— WORK TO BE COMPLETED —
Within the entries below, find the lines that hold "donut" and report only how many there are.

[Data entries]
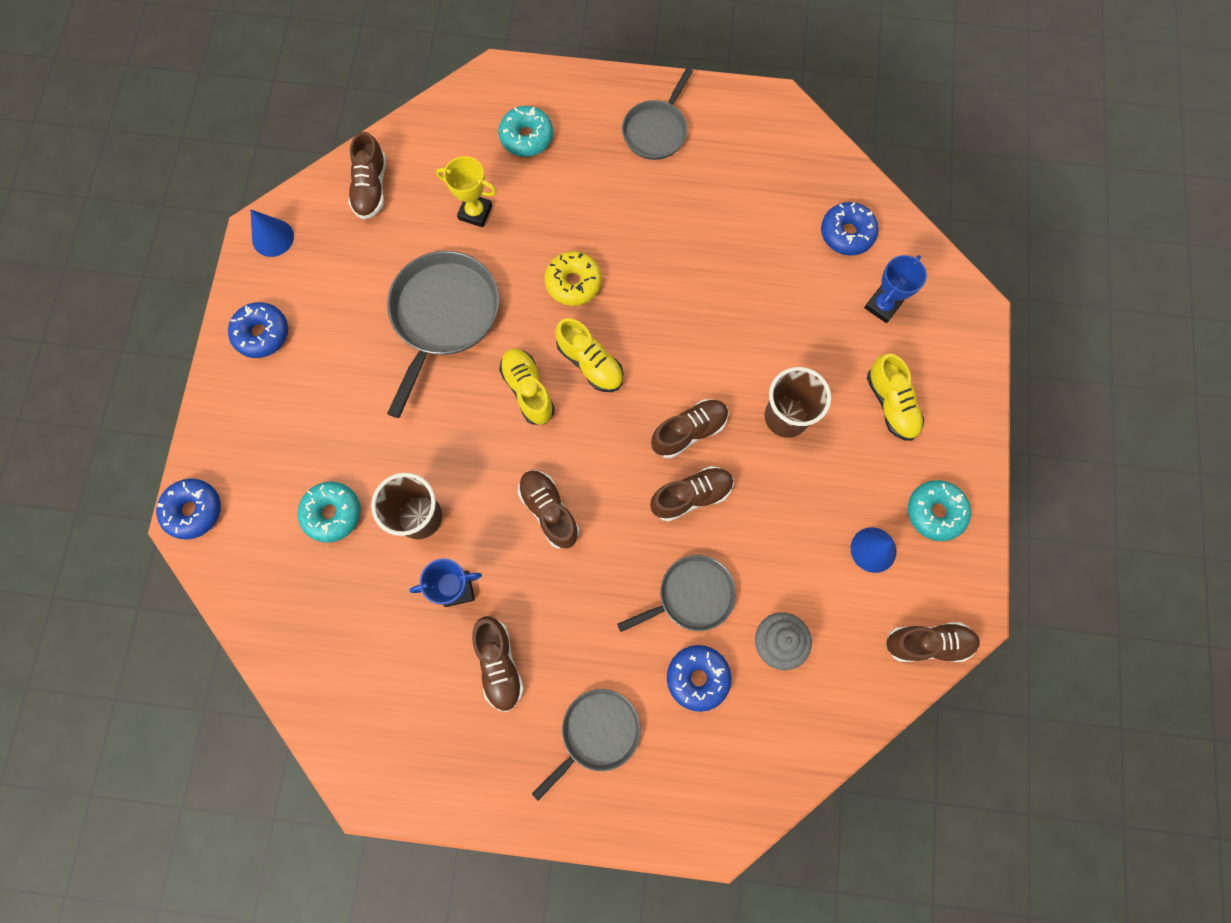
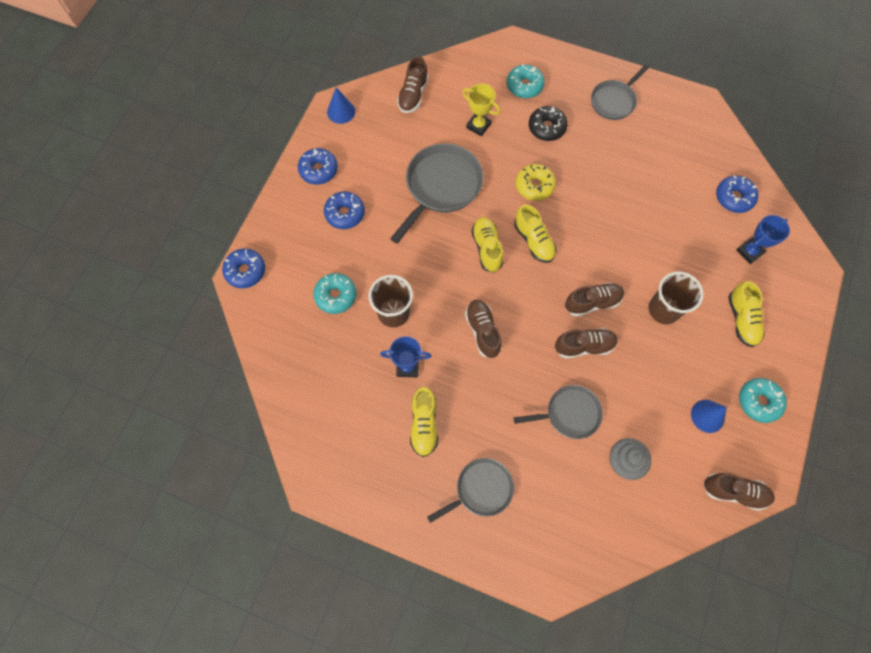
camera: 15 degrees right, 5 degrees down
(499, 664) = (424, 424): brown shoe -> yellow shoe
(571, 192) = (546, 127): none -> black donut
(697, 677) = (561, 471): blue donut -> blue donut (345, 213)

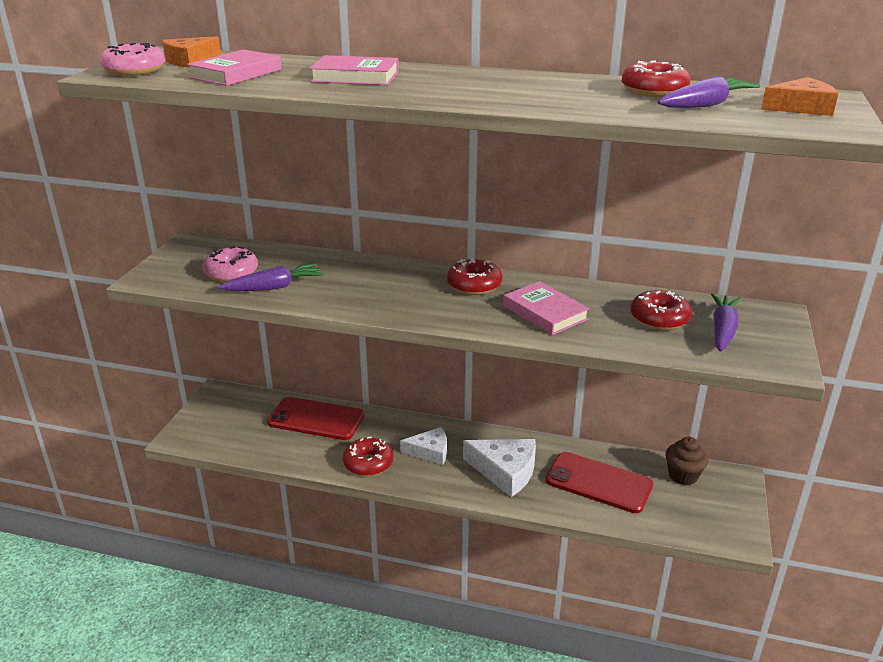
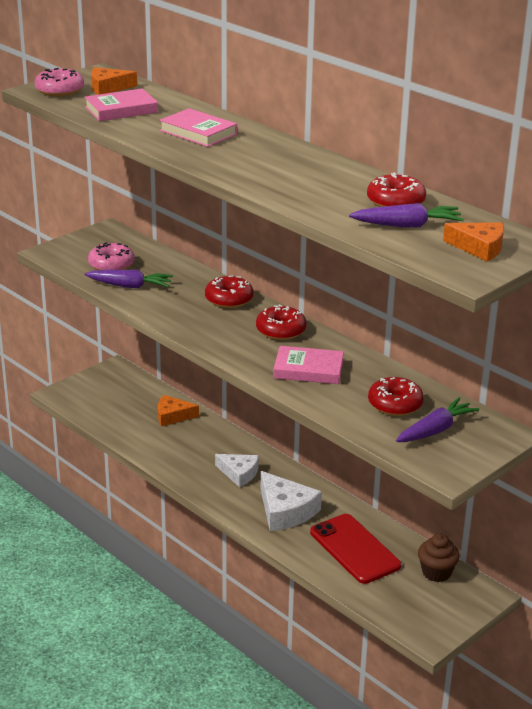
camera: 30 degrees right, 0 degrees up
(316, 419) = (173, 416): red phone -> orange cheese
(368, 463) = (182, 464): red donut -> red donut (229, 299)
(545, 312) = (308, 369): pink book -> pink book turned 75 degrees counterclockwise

— YOUR RESPONSE —
3